**What this task involves:** Return the records that follow, unchanged and complete.
::::::::
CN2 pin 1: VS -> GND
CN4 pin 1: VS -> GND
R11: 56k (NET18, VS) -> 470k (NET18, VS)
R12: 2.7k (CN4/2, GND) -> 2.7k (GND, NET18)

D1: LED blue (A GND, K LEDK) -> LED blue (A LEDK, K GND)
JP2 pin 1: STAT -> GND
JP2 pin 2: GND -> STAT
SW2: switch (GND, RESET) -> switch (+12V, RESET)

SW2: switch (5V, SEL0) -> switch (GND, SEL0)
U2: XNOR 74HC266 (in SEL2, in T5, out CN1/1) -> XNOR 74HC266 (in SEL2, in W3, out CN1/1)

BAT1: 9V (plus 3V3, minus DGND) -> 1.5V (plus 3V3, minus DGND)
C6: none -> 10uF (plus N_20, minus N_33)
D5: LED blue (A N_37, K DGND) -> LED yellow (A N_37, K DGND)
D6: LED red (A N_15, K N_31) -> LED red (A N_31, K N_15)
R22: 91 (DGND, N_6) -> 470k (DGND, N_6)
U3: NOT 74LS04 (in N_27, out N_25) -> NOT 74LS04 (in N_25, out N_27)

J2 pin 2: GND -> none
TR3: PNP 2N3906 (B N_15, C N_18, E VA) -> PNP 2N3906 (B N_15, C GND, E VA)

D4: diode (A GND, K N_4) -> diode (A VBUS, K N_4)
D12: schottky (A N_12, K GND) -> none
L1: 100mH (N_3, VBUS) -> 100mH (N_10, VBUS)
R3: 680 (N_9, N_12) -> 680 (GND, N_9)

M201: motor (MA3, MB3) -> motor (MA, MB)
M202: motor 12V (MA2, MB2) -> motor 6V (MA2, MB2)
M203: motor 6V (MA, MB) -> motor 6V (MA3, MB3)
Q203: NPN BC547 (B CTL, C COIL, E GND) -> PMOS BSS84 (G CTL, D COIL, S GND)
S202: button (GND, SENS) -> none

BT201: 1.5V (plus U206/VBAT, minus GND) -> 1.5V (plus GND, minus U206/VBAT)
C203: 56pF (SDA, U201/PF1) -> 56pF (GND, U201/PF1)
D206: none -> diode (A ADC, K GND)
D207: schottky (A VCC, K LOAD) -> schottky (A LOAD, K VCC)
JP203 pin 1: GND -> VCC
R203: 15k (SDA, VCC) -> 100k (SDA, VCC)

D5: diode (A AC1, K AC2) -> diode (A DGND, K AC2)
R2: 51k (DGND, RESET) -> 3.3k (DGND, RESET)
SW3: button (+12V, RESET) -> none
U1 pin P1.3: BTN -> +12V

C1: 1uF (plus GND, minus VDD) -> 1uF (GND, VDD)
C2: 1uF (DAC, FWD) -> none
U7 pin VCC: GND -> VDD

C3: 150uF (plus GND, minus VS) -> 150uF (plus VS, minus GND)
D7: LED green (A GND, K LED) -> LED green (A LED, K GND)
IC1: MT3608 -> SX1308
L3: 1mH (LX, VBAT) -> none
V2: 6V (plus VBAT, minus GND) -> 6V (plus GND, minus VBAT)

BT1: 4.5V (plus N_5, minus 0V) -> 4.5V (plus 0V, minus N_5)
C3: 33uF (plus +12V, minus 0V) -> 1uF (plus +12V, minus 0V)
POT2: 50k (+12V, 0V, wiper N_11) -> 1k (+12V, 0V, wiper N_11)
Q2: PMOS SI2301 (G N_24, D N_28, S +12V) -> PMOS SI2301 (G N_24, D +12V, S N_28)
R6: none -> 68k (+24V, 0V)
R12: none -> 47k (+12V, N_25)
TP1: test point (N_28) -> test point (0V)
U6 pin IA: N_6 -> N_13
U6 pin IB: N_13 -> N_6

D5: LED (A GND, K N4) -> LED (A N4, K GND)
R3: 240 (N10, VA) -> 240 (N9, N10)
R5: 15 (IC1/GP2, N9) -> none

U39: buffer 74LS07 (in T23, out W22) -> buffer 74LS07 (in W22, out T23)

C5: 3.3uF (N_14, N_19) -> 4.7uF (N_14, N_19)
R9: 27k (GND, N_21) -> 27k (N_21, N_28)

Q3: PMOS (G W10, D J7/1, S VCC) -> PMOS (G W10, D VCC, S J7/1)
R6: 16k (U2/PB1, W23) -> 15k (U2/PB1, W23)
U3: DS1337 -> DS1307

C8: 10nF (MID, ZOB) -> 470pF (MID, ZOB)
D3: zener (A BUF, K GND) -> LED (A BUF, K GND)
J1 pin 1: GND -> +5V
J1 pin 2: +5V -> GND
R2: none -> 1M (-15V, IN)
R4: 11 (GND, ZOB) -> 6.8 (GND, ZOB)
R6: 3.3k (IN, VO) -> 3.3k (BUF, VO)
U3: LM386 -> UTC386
::::::::
**Answer box:**
CN2 pin 1: VS -> GND
CN4 pin 1: VS -> GND
R11: 56k (NET18, VS) -> 470k (NET18, VS)
R12: 2.7k (CN4/2, GND) -> 2.7k (GND, NET18)

D1: LED blue (A GND, K LEDK) -> LED blue (A LEDK, K GND)
JP2 pin 1: STAT -> GND
JP2 pin 2: GND -> STAT
SW2: switch (GND, RESET) -> switch (+12V, RESET)

SW2: switch (5V, SEL0) -> switch (GND, SEL0)
U2: XNOR 74HC266 (in SEL2, in T5, out CN1/1) -> XNOR 74HC266 (in SEL2, in W3, out CN1/1)

BAT1: 9V (plus 3V3, minus DGND) -> 1.5V (plus 3V3, minus DGND)
C6: none -> 10uF (plus N_20, minus N_33)
D5: LED blue (A N_37, K DGND) -> LED yellow (A N_37, K DGND)
D6: LED red (A N_15, K N_31) -> LED red (A N_31, K N_15)
R22: 91 (DGND, N_6) -> 470k (DGND, N_6)
U3: NOT 74LS04 (in N_27, out N_25) -> NOT 74LS04 (in N_25, out N_27)

J2 pin 2: GND -> none
TR3: PNP 2N3906 (B N_15, C N_18, E VA) -> PNP 2N3906 (B N_15, C GND, E VA)

D4: diode (A GND, K N_4) -> diode (A VBUS, K N_4)
D12: schottky (A N_12, K GND) -> none
L1: 100mH (N_3, VBUS) -> 100mH (N_10, VBUS)
R3: 680 (N_9, N_12) -> 680 (GND, N_9)

M201: motor (MA3, MB3) -> motor (MA, MB)
M202: motor 12V (MA2, MB2) -> motor 6V (MA2, MB2)
M203: motor 6V (MA, MB) -> motor 6V (MA3, MB3)
Q203: NPN BC547 (B CTL, C COIL, E GND) -> PMOS BSS84 (G CTL, D COIL, S GND)
S202: button (GND, SENS) -> none

BT201: 1.5V (plus U206/VBAT, minus GND) -> 1.5V (plus GND, minus U206/VBAT)
C203: 56pF (SDA, U201/PF1) -> 56pF (GND, U201/PF1)
D206: none -> diode (A ADC, K GND)
D207: schottky (A VCC, K LOAD) -> schottky (A LOAD, K VCC)
JP203 pin 1: GND -> VCC
R203: 15k (SDA, VCC) -> 100k (SDA, VCC)

D5: diode (A AC1, K AC2) -> diode (A DGND, K AC2)
R2: 51k (DGND, RESET) -> 3.3k (DGND, RESET)
SW3: button (+12V, RESET) -> none
U1 pin P1.3: BTN -> +12V

C1: 1uF (plus GND, minus VDD) -> 1uF (GND, VDD)
C2: 1uF (DAC, FWD) -> none
U7 pin VCC: GND -> VDD

C3: 150uF (plus GND, minus VS) -> 150uF (plus VS, minus GND)
D7: LED green (A GND, K LED) -> LED green (A LED, K GND)
IC1: MT3608 -> SX1308
L3: 1mH (LX, VBAT) -> none
V2: 6V (plus VBAT, minus GND) -> 6V (plus GND, minus VBAT)

BT1: 4.5V (plus N_5, minus 0V) -> 4.5V (plus 0V, minus N_5)
C3: 33uF (plus +12V, minus 0V) -> 1uF (plus +12V, minus 0V)
POT2: 50k (+12V, 0V, wiper N_11) -> 1k (+12V, 0V, wiper N_11)
Q2: PMOS SI2301 (G N_24, D N_28, S +12V) -> PMOS SI2301 (G N_24, D +12V, S N_28)
R6: none -> 68k (+24V, 0V)
R12: none -> 47k (+12V, N_25)
TP1: test point (N_28) -> test point (0V)
U6 pin IA: N_6 -> N_13
U6 pin IB: N_13 -> N_6

D5: LED (A GND, K N4) -> LED (A N4, K GND)
R3: 240 (N10, VA) -> 240 (N9, N10)
R5: 15 (IC1/GP2, N9) -> none

U39: buffer 74LS07 (in T23, out W22) -> buffer 74LS07 (in W22, out T23)

C5: 3.3uF (N_14, N_19) -> 4.7uF (N_14, N_19)
R9: 27k (GND, N_21) -> 27k (N_21, N_28)

Q3: PMOS (G W10, D J7/1, S VCC) -> PMOS (G W10, D VCC, S J7/1)
R6: 16k (U2/PB1, W23) -> 15k (U2/PB1, W23)
U3: DS1337 -> DS1307

C8: 10nF (MID, ZOB) -> 470pF (MID, ZOB)
D3: zener (A BUF, K GND) -> LED (A BUF, K GND)
J1 pin 1: GND -> +5V
J1 pin 2: +5V -> GND
R2: none -> 1M (-15V, IN)
R4: 11 (GND, ZOB) -> 6.8 (GND, ZOB)
R6: 3.3k (IN, VO) -> 3.3k (BUF, VO)
U3: LM386 -> UTC386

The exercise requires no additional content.